[[ Given entries open ]]

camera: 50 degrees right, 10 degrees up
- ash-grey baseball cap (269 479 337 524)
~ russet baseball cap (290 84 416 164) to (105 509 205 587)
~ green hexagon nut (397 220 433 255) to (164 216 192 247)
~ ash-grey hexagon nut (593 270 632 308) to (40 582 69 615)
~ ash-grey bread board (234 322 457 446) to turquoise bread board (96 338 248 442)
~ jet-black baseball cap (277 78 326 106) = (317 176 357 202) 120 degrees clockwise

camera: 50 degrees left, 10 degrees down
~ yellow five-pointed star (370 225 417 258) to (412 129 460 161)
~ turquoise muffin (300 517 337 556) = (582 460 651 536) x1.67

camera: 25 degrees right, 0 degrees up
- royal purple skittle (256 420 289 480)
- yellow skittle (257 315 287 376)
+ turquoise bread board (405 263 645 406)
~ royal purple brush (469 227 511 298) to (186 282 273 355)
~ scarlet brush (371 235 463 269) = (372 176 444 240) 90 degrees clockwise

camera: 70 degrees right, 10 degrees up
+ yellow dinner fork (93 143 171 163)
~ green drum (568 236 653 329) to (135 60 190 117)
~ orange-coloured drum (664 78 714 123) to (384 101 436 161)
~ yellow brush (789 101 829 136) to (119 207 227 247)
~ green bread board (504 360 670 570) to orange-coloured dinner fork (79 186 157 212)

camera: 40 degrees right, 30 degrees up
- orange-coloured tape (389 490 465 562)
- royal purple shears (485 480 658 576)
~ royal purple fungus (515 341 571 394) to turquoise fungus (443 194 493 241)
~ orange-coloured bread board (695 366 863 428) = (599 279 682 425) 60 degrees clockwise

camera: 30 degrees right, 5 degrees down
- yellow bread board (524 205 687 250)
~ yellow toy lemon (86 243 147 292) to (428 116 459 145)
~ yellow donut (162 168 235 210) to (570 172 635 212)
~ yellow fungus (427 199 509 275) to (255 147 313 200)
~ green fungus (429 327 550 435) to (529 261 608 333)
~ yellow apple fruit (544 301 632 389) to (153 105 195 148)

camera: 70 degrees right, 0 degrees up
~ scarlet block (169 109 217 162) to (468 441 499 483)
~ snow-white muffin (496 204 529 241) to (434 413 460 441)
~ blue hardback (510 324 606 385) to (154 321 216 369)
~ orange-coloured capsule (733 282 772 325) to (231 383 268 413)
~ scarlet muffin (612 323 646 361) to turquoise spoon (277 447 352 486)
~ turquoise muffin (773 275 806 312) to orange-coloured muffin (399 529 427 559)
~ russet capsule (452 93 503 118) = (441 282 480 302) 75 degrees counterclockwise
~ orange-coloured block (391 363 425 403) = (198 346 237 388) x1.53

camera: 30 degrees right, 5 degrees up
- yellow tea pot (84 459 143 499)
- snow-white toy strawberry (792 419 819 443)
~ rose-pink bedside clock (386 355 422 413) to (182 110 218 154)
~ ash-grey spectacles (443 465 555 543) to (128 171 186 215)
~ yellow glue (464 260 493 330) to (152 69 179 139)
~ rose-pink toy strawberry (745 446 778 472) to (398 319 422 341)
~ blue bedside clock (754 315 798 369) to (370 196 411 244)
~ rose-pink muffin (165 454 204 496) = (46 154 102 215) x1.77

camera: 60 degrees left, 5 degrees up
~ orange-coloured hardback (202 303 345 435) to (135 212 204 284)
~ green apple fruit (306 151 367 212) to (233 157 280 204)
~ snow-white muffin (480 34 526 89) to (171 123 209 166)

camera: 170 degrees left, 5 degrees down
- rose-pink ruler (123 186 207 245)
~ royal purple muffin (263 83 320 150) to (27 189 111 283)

[[ Given entries closed ]]

_What this task involves_
Looking at each line of the records, count the ones where the word "hexagon" appears, and report only the count.

_Task answer_
2